- Work task: Count the lines in the listing below that contain the string "viewer", and reply with that number only.

- Material to process:
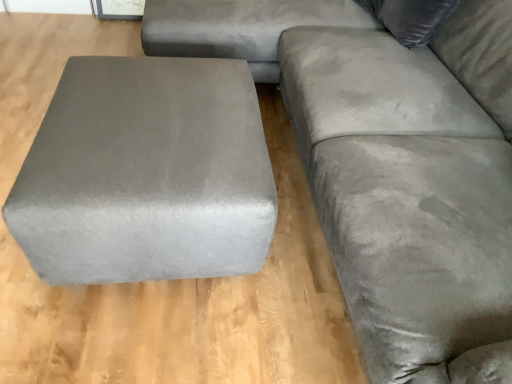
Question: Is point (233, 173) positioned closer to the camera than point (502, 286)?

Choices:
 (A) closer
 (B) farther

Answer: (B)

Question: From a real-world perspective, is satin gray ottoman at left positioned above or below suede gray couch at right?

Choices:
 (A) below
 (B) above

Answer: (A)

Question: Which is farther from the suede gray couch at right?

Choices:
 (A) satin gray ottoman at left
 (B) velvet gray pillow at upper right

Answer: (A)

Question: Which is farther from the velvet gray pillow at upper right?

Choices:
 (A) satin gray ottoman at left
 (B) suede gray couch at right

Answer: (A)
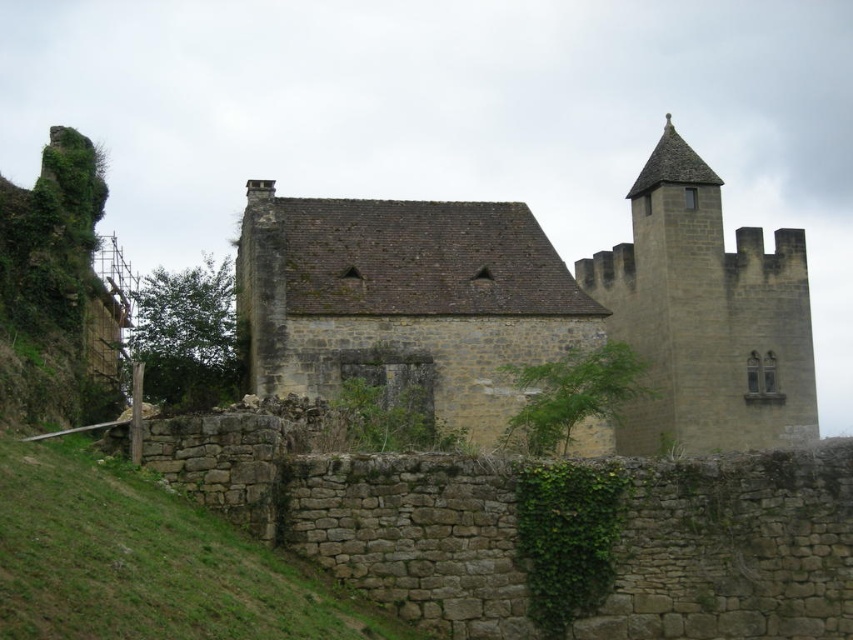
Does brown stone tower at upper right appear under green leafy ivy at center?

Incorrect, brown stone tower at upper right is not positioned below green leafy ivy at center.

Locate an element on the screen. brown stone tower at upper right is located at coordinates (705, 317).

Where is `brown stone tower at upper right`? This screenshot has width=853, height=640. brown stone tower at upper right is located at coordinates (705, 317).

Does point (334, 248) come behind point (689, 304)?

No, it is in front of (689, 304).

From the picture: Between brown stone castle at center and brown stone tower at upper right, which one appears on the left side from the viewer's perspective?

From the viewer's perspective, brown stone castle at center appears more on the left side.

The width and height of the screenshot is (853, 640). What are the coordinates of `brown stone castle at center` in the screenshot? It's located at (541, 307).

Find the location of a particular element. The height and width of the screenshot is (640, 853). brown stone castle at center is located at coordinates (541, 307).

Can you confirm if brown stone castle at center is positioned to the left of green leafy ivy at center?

...

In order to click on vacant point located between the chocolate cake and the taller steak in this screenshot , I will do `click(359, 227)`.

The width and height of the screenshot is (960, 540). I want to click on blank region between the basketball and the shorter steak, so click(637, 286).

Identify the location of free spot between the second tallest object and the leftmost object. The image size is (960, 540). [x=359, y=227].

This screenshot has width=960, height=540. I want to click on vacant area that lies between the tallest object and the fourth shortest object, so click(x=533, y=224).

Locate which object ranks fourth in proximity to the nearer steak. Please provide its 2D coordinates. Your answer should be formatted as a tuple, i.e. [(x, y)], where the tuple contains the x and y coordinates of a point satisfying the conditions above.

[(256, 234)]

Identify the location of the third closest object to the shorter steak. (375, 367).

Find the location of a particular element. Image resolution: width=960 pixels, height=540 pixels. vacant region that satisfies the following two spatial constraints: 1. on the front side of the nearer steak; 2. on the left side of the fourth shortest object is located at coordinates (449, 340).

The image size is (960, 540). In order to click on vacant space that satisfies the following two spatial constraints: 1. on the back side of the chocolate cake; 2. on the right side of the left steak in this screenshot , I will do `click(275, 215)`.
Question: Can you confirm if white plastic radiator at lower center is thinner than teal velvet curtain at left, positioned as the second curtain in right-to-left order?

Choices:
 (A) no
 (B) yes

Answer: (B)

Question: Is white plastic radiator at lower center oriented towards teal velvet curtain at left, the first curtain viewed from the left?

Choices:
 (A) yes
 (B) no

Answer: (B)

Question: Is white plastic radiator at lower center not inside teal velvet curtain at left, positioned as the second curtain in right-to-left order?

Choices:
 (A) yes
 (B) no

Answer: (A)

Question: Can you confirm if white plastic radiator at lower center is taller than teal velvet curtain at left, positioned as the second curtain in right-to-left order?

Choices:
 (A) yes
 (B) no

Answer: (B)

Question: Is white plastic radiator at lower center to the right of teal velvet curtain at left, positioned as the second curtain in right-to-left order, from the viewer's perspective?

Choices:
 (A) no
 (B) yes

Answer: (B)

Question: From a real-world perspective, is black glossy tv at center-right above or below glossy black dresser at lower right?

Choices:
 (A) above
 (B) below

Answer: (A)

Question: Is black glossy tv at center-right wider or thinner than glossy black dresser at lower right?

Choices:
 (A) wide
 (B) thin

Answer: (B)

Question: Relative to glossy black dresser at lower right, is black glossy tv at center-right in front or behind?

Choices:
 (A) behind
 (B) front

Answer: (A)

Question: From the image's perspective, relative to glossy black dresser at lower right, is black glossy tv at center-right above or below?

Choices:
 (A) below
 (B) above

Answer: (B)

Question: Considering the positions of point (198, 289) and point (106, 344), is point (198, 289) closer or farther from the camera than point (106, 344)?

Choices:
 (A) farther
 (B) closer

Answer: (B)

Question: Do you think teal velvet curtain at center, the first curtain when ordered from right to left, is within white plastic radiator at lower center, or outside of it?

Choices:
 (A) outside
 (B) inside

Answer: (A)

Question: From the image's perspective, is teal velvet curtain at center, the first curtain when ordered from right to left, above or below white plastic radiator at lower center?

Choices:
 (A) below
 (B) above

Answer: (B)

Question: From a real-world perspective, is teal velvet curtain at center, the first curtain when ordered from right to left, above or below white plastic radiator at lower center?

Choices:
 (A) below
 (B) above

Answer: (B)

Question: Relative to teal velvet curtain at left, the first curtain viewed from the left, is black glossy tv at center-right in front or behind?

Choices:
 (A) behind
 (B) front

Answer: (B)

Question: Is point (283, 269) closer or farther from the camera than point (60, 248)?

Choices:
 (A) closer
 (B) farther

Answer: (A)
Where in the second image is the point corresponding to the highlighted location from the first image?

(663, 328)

* * *

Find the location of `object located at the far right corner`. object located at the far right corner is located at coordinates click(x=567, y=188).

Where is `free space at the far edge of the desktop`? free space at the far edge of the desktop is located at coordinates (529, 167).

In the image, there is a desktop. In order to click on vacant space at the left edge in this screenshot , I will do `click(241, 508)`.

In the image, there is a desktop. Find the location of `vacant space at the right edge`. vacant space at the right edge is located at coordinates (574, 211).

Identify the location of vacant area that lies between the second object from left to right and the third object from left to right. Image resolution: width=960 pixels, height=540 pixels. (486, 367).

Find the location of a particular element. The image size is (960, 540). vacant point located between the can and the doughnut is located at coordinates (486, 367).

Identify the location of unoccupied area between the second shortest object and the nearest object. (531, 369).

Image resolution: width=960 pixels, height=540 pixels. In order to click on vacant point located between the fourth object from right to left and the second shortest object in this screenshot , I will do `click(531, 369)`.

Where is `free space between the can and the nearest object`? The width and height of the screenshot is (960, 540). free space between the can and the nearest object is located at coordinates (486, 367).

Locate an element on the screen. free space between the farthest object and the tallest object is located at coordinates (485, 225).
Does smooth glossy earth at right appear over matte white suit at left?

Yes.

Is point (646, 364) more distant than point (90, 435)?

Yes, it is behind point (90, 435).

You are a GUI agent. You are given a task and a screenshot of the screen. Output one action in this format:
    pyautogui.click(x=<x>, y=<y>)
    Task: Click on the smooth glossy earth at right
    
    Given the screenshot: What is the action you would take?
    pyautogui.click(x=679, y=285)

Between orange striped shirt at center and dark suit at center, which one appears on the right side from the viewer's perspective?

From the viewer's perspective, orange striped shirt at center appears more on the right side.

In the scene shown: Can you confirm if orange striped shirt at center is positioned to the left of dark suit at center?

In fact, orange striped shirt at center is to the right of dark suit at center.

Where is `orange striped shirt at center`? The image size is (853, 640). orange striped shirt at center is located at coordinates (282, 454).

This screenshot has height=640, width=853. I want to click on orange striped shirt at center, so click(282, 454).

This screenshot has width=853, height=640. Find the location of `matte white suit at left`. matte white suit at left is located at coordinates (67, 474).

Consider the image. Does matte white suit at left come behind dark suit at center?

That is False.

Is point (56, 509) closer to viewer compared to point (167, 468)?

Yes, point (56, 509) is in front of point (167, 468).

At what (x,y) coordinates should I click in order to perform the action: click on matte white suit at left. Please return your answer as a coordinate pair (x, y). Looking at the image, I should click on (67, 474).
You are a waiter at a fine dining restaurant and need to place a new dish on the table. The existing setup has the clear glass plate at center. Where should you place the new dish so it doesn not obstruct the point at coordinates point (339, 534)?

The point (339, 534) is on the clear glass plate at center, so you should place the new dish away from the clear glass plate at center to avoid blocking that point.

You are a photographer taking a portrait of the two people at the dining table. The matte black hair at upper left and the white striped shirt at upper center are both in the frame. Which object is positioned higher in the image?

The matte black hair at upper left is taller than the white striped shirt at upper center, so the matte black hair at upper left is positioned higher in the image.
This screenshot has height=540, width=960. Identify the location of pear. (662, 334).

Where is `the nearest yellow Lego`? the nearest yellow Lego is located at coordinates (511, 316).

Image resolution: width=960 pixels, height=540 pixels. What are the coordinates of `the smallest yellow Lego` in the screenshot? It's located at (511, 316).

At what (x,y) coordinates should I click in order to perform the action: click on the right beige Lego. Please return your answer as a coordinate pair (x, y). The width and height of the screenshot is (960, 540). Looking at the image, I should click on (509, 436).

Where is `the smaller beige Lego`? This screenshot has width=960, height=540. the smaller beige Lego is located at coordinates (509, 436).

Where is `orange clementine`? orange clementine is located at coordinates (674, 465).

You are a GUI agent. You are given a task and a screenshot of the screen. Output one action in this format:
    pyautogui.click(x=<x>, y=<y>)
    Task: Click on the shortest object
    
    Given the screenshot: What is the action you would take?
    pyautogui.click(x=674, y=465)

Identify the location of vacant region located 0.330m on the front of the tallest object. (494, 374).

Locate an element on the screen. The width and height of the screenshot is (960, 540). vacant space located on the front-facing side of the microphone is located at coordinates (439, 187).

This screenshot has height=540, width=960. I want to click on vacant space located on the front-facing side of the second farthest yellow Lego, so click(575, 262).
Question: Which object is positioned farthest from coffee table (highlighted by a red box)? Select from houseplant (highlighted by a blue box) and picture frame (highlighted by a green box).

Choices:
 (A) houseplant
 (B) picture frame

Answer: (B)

- Answer to this exercise: 6